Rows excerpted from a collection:
*****
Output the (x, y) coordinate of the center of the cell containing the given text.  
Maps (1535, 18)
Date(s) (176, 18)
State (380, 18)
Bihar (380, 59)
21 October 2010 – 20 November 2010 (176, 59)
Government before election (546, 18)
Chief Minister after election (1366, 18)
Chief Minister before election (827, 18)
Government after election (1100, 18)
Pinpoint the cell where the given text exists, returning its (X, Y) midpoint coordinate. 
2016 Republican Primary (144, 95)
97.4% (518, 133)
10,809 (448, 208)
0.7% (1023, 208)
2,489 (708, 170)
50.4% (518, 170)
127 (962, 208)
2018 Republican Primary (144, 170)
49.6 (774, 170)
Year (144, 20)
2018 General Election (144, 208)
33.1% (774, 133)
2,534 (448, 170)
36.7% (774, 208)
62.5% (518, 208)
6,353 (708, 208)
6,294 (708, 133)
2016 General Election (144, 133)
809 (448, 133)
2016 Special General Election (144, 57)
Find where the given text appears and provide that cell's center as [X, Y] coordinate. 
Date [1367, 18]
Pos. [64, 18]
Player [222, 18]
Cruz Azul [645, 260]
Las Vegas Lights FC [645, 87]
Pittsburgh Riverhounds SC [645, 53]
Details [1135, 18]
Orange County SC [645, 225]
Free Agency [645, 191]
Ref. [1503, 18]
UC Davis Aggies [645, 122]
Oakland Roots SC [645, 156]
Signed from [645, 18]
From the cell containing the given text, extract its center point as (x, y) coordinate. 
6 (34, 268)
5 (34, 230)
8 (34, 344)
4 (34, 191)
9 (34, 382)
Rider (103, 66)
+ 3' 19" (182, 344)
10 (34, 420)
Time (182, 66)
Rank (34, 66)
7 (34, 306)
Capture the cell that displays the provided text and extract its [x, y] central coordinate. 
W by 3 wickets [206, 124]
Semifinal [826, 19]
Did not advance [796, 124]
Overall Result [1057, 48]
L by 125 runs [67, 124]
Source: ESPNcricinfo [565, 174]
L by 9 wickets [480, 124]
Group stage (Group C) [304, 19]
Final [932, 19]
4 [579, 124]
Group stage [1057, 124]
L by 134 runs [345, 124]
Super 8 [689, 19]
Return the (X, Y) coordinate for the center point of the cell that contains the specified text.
*****
Your task:
Copy out all of the rows above word for word, line by line, in the order given.

Task solution:
Output the (x, y) coordinate of the center of the cell containing the given text.  
Maps (1535, 18)
Date(s) (176, 18)
State (380, 18)
Bihar (380, 59)
21 October 2010 – 20 November 2010 (176, 59)
Government before election (546, 18)
Chief Minister after election (1366, 18)
Chief Minister before election (827, 18)
Government after election (1100, 18)
Pinpoint the cell where the given text exists, returning its (X, Y) midpoint coordinate. 
2016 Republican Primary (144, 95)
97.4% (518, 133)
10,809 (448, 208)
0.7% (1023, 208)
2,489 (708, 170)
50.4% (518, 170)
127 (962, 208)
2018 Republican Primary (144, 170)
49.6 (774, 170)
Year (144, 20)
2018 General Election (144, 208)
33.1% (774, 133)
2,534 (448, 170)
36.7% (774, 208)
62.5% (518, 208)
6,353 (708, 208)
6,294 (708, 133)
2016 General Election (144, 133)
809 (448, 133)
2016 Special General Election (144, 57)
Find where the given text appears and provide that cell's center as [X, Y] coordinate. 
Date [1367, 18]
Pos. [64, 18]
Player [222, 18]
Cruz Azul [645, 260]
Las Vegas Lights FC [645, 87]
Pittsburgh Riverhounds SC [645, 53]
Details [1135, 18]
Orange County SC [645, 225]
Free Agency [645, 191]
Ref. [1503, 18]
UC Davis Aggies [645, 122]
Oakland Roots SC [645, 156]
Signed from [645, 18]
From the cell containing the given text, extract its center point as (x, y) coordinate. 
6 (34, 268)
5 (34, 230)
8 (34, 344)
4 (34, 191)
9 (34, 382)
Rider (103, 66)
+ 3' 19" (182, 344)
10 (34, 420)
Time (182, 66)
Rank (34, 66)
7 (34, 306)
Capture the cell that displays the provided text and extract its [x, y] central coordinate. 
W by 3 wickets [206, 124]
Semifinal [826, 19]
Did not advance [796, 124]
Overall Result [1057, 48]
L by 125 runs [67, 124]
Source: ESPNcricinfo [565, 174]
L by 9 wickets [480, 124]
Group stage (Group C) [304, 19]
Final [932, 19]
4 [579, 124]
Group stage [1057, 124]
L by 134 runs [345, 124]
Super 8 [689, 19]
Return the (X, Y) coordinate for the center point of the cell that contains the specified text.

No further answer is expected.